Exercise input section start

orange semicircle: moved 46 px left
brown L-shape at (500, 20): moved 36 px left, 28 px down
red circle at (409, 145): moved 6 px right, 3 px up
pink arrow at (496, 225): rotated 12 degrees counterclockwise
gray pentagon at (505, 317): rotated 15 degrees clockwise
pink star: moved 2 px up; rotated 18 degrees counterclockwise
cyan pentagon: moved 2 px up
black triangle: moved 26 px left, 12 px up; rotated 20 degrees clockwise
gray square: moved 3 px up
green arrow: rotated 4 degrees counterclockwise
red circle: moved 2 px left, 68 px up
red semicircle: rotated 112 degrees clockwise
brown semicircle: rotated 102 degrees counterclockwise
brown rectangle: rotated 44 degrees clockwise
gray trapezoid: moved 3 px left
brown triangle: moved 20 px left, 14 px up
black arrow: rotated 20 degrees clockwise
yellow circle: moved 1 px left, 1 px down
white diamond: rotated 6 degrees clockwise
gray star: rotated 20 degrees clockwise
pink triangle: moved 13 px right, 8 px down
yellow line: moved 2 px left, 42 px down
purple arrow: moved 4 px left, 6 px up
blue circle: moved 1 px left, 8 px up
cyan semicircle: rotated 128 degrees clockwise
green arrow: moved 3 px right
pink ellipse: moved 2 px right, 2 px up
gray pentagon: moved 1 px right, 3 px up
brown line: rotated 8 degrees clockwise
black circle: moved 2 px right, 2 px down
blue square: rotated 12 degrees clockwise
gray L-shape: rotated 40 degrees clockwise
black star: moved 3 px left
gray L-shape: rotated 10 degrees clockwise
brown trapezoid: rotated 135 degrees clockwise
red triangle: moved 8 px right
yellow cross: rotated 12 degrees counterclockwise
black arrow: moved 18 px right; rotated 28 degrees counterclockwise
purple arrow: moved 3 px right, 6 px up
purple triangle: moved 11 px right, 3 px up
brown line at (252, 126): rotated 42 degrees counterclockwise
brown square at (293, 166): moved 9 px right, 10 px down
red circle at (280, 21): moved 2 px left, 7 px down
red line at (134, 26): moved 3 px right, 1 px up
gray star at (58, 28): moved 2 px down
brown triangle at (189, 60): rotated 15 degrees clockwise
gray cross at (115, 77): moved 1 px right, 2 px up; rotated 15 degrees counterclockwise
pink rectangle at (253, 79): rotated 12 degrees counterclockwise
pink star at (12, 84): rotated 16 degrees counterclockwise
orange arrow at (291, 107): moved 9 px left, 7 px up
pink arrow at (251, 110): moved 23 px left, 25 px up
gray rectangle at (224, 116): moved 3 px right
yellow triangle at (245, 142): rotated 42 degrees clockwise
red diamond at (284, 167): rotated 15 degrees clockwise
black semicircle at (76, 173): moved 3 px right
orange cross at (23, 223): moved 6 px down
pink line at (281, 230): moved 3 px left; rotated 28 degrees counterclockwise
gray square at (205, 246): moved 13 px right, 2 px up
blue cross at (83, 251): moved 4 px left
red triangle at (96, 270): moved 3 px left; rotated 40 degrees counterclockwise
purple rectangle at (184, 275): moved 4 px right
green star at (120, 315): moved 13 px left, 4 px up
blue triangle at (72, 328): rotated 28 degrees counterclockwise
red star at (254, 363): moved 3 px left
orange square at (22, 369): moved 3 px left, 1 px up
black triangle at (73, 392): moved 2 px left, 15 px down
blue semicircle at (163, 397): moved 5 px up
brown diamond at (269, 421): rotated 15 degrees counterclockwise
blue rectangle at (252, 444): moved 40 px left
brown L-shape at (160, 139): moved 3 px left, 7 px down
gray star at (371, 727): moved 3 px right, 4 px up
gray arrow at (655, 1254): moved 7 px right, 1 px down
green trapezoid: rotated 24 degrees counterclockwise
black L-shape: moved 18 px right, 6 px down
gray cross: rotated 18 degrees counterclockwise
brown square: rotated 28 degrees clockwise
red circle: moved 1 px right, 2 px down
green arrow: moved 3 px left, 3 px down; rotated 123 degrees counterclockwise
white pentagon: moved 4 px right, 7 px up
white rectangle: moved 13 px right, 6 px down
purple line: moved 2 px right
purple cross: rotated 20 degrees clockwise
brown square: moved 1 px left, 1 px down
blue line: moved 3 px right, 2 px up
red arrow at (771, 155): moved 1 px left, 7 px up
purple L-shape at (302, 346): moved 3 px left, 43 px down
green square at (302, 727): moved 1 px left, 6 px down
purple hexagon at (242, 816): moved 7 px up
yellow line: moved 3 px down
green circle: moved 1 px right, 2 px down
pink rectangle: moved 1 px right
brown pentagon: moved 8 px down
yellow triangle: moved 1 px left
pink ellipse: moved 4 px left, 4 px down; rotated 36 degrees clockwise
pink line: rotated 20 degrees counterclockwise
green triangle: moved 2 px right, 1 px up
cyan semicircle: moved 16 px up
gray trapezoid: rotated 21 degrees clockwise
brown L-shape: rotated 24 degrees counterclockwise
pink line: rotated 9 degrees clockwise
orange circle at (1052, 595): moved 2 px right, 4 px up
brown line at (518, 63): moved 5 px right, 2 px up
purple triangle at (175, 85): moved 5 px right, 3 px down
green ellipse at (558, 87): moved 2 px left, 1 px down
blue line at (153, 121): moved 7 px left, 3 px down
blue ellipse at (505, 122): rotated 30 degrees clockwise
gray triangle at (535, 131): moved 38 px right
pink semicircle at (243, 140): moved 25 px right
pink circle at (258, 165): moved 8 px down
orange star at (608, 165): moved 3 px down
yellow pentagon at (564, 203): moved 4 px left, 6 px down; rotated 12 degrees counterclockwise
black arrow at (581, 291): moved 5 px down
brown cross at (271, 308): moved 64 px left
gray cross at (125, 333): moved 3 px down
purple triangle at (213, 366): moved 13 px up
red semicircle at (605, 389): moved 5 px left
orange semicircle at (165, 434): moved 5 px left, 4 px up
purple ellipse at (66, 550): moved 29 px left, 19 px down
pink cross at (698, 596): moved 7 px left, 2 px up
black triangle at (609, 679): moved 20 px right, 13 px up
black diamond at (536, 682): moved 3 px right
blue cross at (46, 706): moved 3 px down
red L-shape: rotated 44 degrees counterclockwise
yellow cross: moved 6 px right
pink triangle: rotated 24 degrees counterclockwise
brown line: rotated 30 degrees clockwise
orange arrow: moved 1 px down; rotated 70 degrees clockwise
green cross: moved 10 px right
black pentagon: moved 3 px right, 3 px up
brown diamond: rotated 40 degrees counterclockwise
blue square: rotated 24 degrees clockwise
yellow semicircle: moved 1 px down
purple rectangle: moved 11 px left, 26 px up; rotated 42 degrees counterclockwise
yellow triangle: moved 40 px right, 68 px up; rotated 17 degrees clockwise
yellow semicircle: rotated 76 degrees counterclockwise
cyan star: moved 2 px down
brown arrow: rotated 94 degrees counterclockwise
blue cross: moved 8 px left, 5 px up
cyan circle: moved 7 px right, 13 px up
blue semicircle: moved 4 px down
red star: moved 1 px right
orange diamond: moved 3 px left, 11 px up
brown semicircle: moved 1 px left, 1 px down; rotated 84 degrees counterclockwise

Exercise input section end

● **Task**
Write out, from the lines above, only those from the line with "pink star at" to the line with "red diamond at", exactly as given, including the first and the last.

● **Result for this exercise**
pink star at (12, 84): rotated 16 degrees counterclockwise
orange arrow at (291, 107): moved 9 px left, 7 px up
pink arrow at (251, 110): moved 23 px left, 25 px up
gray rectangle at (224, 116): moved 3 px right
yellow triangle at (245, 142): rotated 42 degrees clockwise
red diamond at (284, 167): rotated 15 degrees clockwise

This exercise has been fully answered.